● **Stated goal**
Can you render every line of the listing below as a JSON list of strings, one string per line, with blank lines and the picture lines left out?
----- Data lines
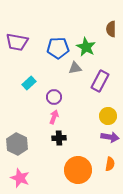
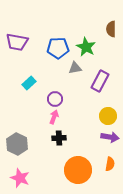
purple circle: moved 1 px right, 2 px down
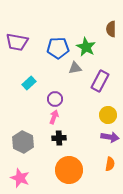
yellow circle: moved 1 px up
gray hexagon: moved 6 px right, 2 px up
orange circle: moved 9 px left
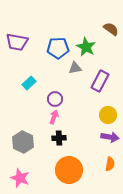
brown semicircle: rotated 126 degrees clockwise
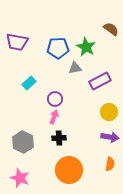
purple rectangle: rotated 35 degrees clockwise
yellow circle: moved 1 px right, 3 px up
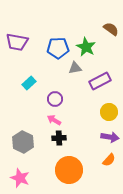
pink arrow: moved 3 px down; rotated 80 degrees counterclockwise
orange semicircle: moved 1 px left, 4 px up; rotated 32 degrees clockwise
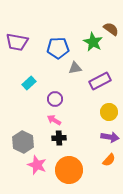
green star: moved 7 px right, 5 px up
pink star: moved 17 px right, 13 px up
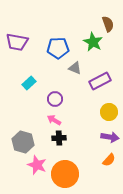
brown semicircle: moved 3 px left, 5 px up; rotated 35 degrees clockwise
gray triangle: rotated 32 degrees clockwise
gray hexagon: rotated 10 degrees counterclockwise
orange circle: moved 4 px left, 4 px down
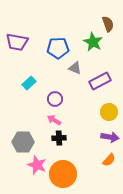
gray hexagon: rotated 15 degrees counterclockwise
orange circle: moved 2 px left
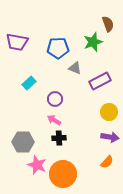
green star: rotated 24 degrees clockwise
orange semicircle: moved 2 px left, 2 px down
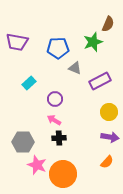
brown semicircle: rotated 42 degrees clockwise
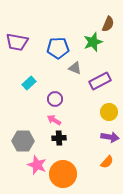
gray hexagon: moved 1 px up
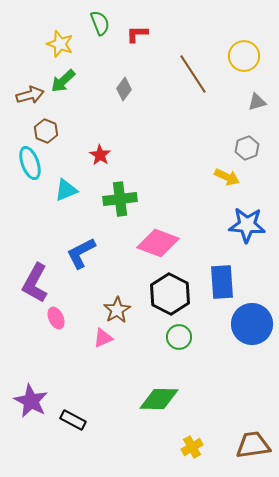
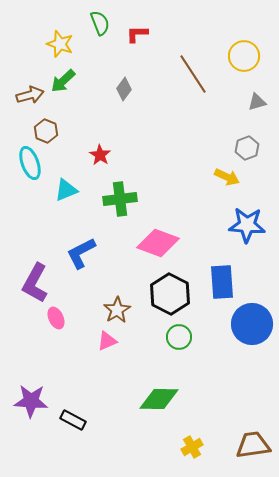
pink triangle: moved 4 px right, 3 px down
purple star: rotated 24 degrees counterclockwise
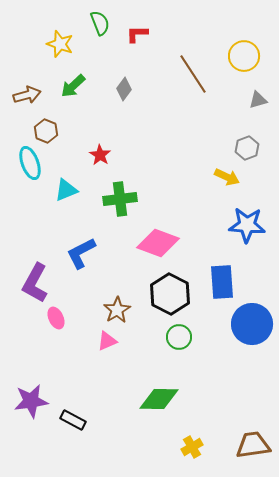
green arrow: moved 10 px right, 5 px down
brown arrow: moved 3 px left
gray triangle: moved 1 px right, 2 px up
purple star: rotated 12 degrees counterclockwise
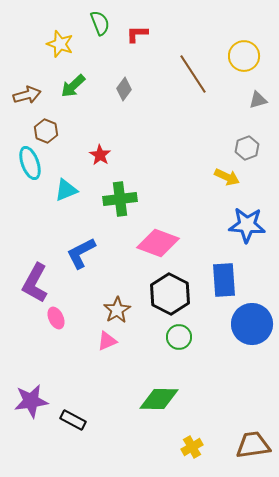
blue rectangle: moved 2 px right, 2 px up
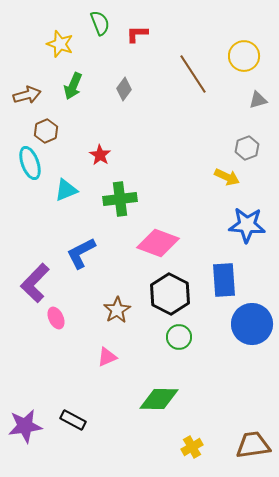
green arrow: rotated 24 degrees counterclockwise
brown hexagon: rotated 15 degrees clockwise
purple L-shape: rotated 15 degrees clockwise
pink triangle: moved 16 px down
purple star: moved 6 px left, 25 px down
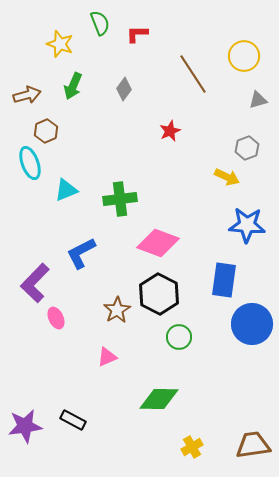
red star: moved 70 px right, 24 px up; rotated 15 degrees clockwise
blue rectangle: rotated 12 degrees clockwise
black hexagon: moved 11 px left
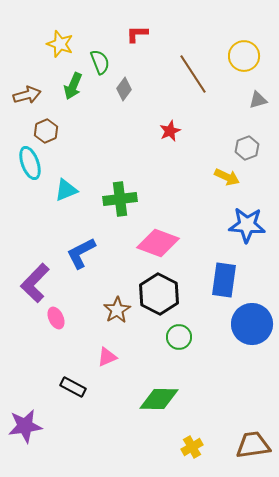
----------
● **Result**
[
  "purple circle: moved 1 px right, 2 px down",
  "yellow circle: moved 1 px up",
  "gray hexagon: moved 6 px right, 2 px up",
  "orange circle: moved 9 px left",
  "brown semicircle: rotated 126 degrees clockwise",
  "purple rectangle: rotated 35 degrees clockwise",
  "yellow circle: moved 1 px right, 3 px up",
  "pink arrow: moved 3 px down; rotated 80 degrees counterclockwise",
  "orange semicircle: moved 1 px left, 4 px up; rotated 32 degrees clockwise",
  "green star: moved 7 px right, 5 px up",
  "pink star: moved 17 px right, 13 px up",
  "brown semicircle: moved 3 px left, 5 px up; rotated 35 degrees clockwise",
  "gray triangle: rotated 32 degrees clockwise",
  "gray hexagon: rotated 10 degrees counterclockwise",
  "orange circle: moved 4 px left, 4 px down",
  "gray hexagon: rotated 15 degrees counterclockwise",
  "orange circle: moved 2 px left",
  "green star: rotated 24 degrees clockwise",
  "orange semicircle: moved 2 px left, 2 px down",
  "brown semicircle: rotated 42 degrees clockwise",
  "gray hexagon: moved 1 px up",
  "pink triangle: moved 4 px right, 3 px down",
  "purple star: rotated 24 degrees counterclockwise",
  "green arrow: moved 10 px right, 5 px down",
  "brown arrow: moved 3 px left",
  "gray triangle: moved 1 px right, 2 px up",
  "purple star: rotated 12 degrees counterclockwise",
  "blue rectangle: moved 2 px right, 2 px up",
  "green arrow: rotated 24 degrees counterclockwise",
  "brown hexagon: rotated 15 degrees clockwise",
  "purple L-shape: rotated 15 degrees clockwise",
  "pink triangle: moved 16 px down",
  "purple star: moved 6 px left, 25 px down",
  "red star: moved 70 px right, 24 px up; rotated 15 degrees clockwise",
  "blue rectangle: rotated 12 degrees clockwise",
  "black hexagon: moved 11 px left"
]